* ASSIGNMENT *
While you copy the lines below, skip the pictures and keep the rest exact.

*** AVAILABLE DATA Section Begins ***

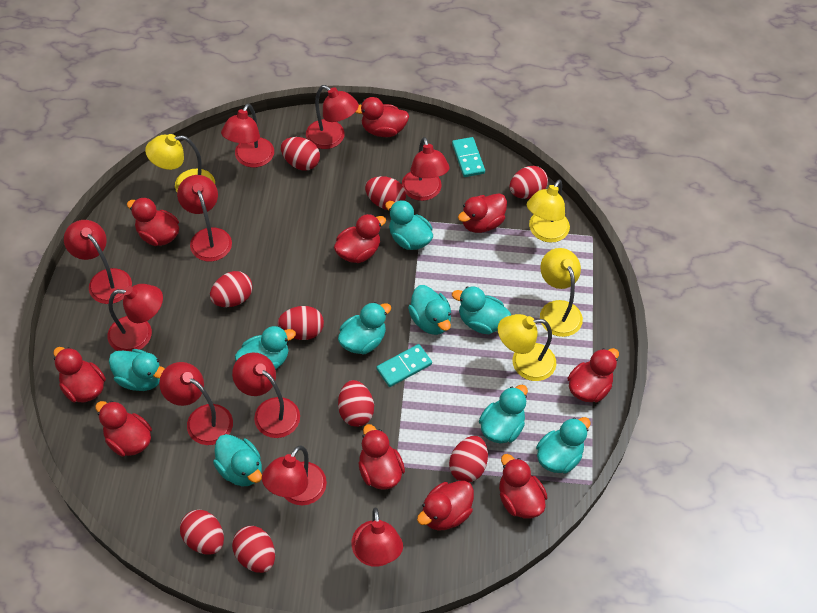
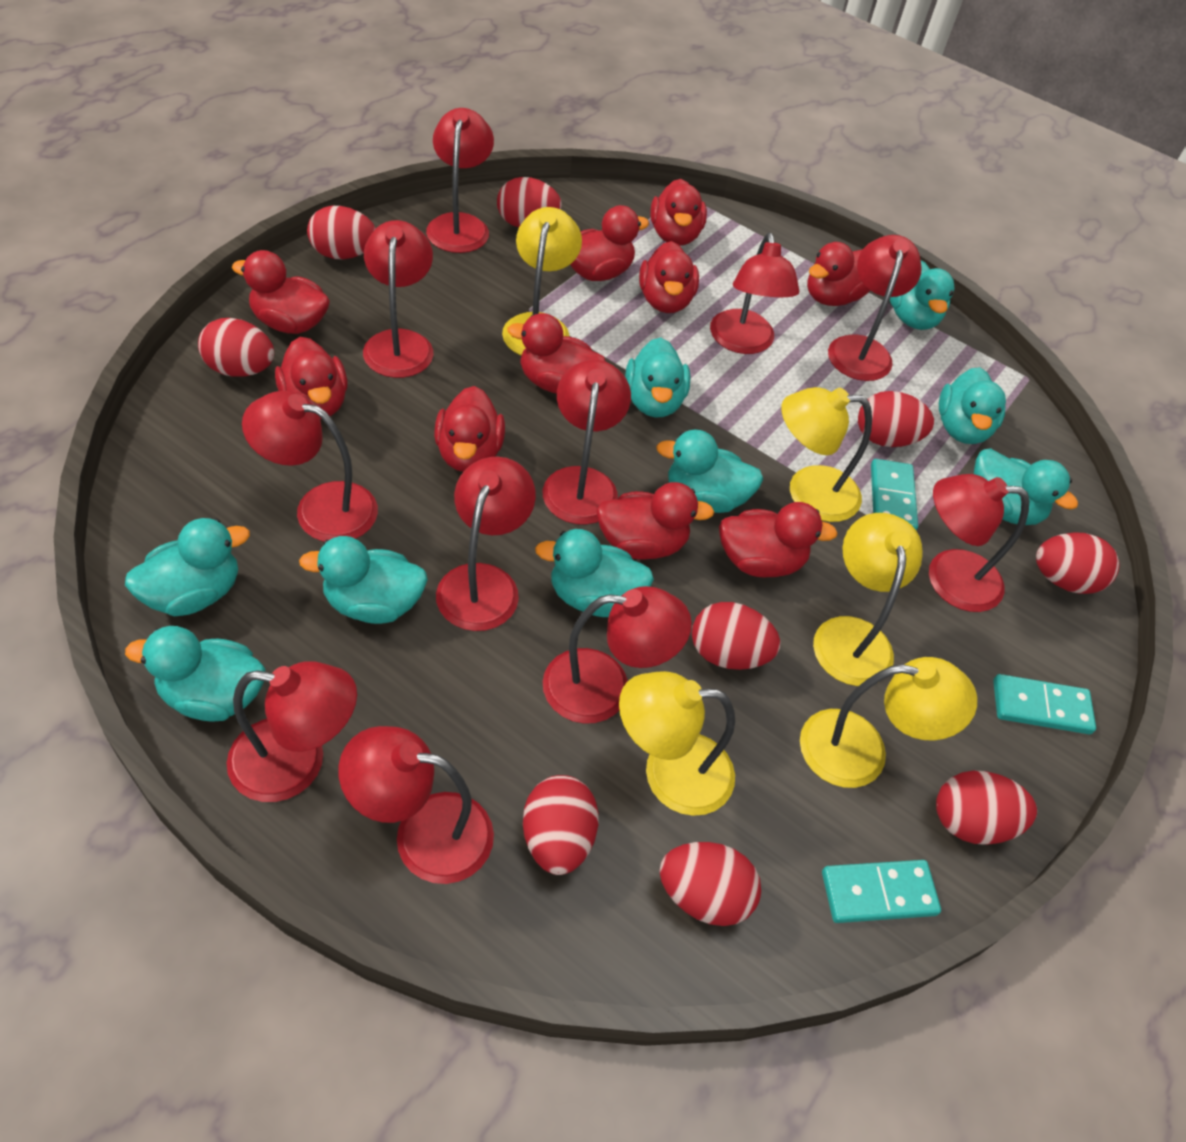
red lamp: 10 -> 11
turquoise domino: 2 -> 3
yellow lamp: 4 -> 5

*** AVAILABLE DATA Section Ends ***

* SOLUTION BELOW *
red lamp: 10 -> 11
turquoise domino: 2 -> 3
yellow lamp: 4 -> 5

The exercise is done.